[start]
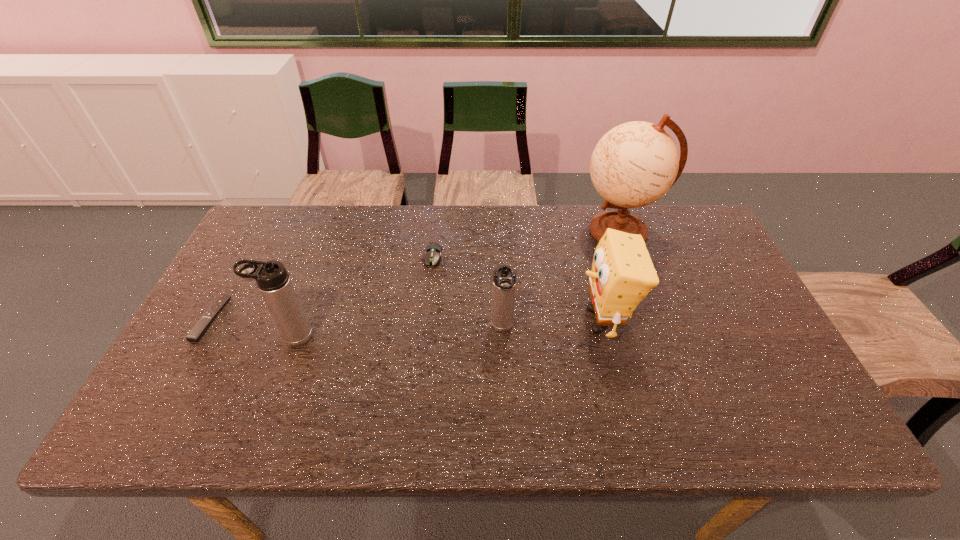
Locate an element on the screen. free space located on the face of the sponge is located at coordinates (534, 320).

Where is `free spot located on the face of the sponge`? Image resolution: width=960 pixels, height=540 pixels. free spot located on the face of the sponge is located at coordinates (515, 320).

Image resolution: width=960 pixels, height=540 pixels. I want to click on globe positioned at the far edge, so click(634, 164).

This screenshot has width=960, height=540. I want to click on computer mouse at the far edge, so click(x=433, y=253).

Locate an element on the screen. The image size is (960, 540). object at the left edge is located at coordinates (200, 328).

Locate an element on the screen. This screenshot has height=540, width=960. object situated at the right edge is located at coordinates (634, 164).

Where is `object located at the far right corner`? This screenshot has height=540, width=960. object located at the far right corner is located at coordinates (634, 164).

Where is `vacant space at the far edge of the desktop`? The height and width of the screenshot is (540, 960). vacant space at the far edge of the desktop is located at coordinates (532, 218).

I want to click on free space at the near edge of the desktop, so click(551, 394).

Image resolution: width=960 pixels, height=540 pixels. In the image, there is a desktop. What are the coordinates of `free space at the left edge` in the screenshot? It's located at [239, 311].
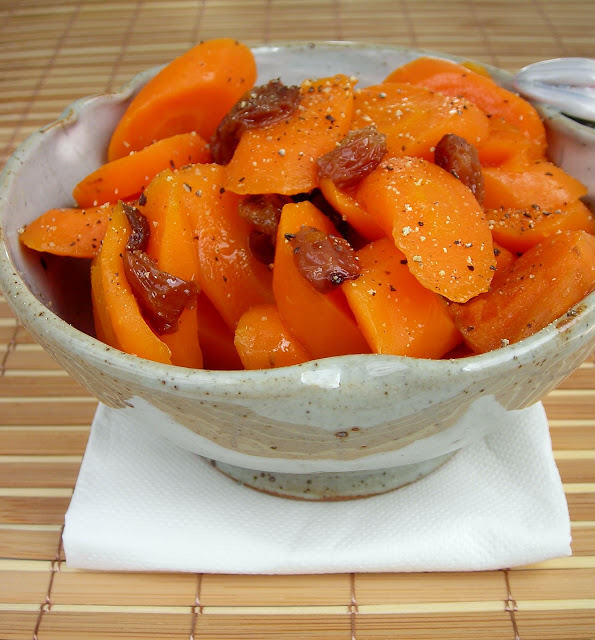
Find the location of a particular element. crease in napkin is located at coordinates (487, 445), (475, 470), (352, 548), (296, 539), (111, 434).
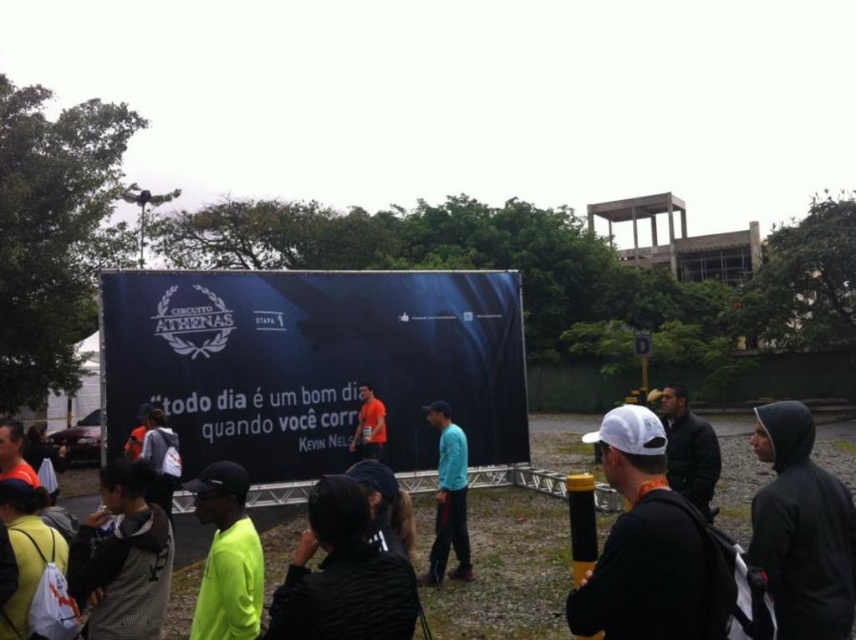
Question: Estimate the real-world distances between objects in this image. Which object is farther from the black fabric at center?

Choices:
 (A) blue matte sign at center
 (B) neon yellow fabric at center

Answer: (A)

Question: Which object is positioned farthest from the black matte jacket at lower right?

Choices:
 (A) black fabric at center
 (B) neon yellow fabric at center

Answer: (B)

Question: Is white matte cap at center to the left of gray textured jacket at lower left from the viewer's perspective?

Choices:
 (A) no
 (B) yes

Answer: (A)

Question: Is dark gray hoodie at center behind matte black backpack at center?

Choices:
 (A) no
 (B) yes

Answer: (A)

Question: Considering the relative positions of black fabric at center and teal matte shirt at center in the image provided, where is black fabric at center located with respect to teal matte shirt at center?

Choices:
 (A) left
 (B) right

Answer: (A)

Question: Which point is closer to the camera taking this photo?

Choices:
 (A) (631, 531)
 (B) (310, 614)

Answer: (A)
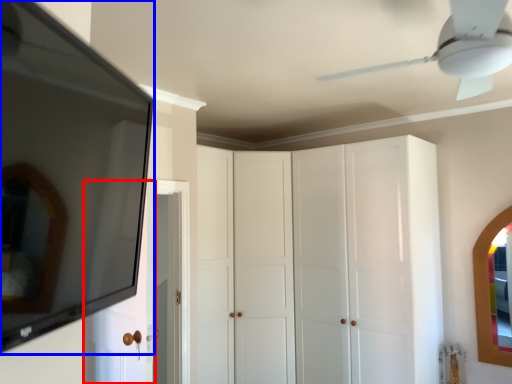
Question: Among these objects, which one is farthest to the camera, door (highlighted by a red box) or mirror (highlighted by a blue box)?

Choices:
 (A) door
 (B) mirror

Answer: (A)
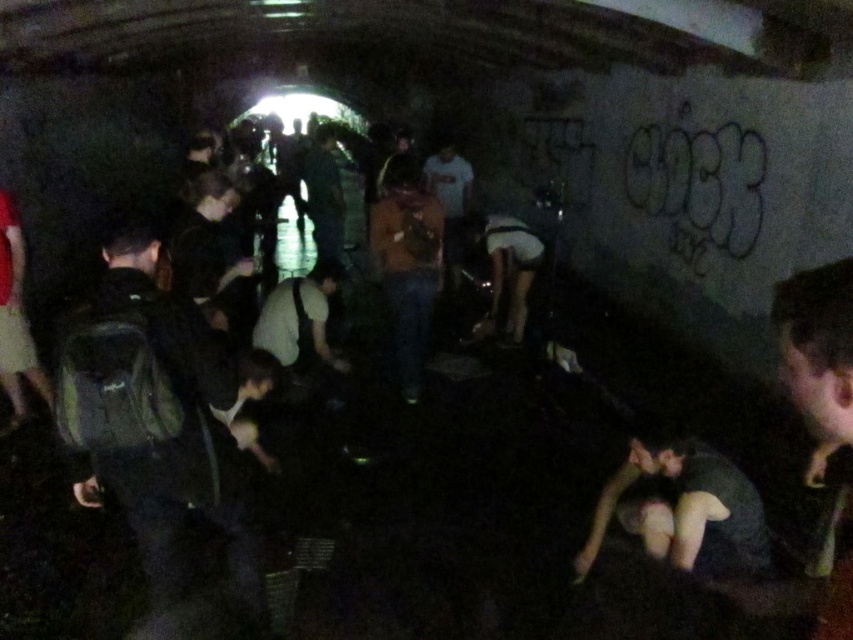
You are a person in the tunnel and want to know if your orange fabric shirt at center is wider than your white matte shorts at center. Can you determine this based on the scene?

The orange fabric shirt at center is thinner than white matte shorts at center, so the shirt is not wider than the shorts.

You are a photographer trying to capture a candid shot of the people in the tunnel. You notice the white matte shorts at center and the dark green shirt at center. Which clothing item appears wider in the photo?

The white matte shorts at center appears wider than the dark green shirt at center in the photo since its width surpasses the shirt.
[end]
*TASK STATEMENT:*
Please find every line in the entries above that contains the word "pixels" and copy each one.

*FULL RESPONSE:*
Where is `free spot located on the face of the sponge`? Image resolution: width=960 pixels, height=540 pixels. free spot located on the face of the sponge is located at coordinates (515, 320).
Image resolution: width=960 pixels, height=540 pixels. I want to click on globe positioned at the far edge, so click(634, 164).
Image resolution: width=960 pixels, height=540 pixels. In the image, there is a desktop. What are the coordinates of `free space at the left edge` in the screenshot? It's located at [239, 311].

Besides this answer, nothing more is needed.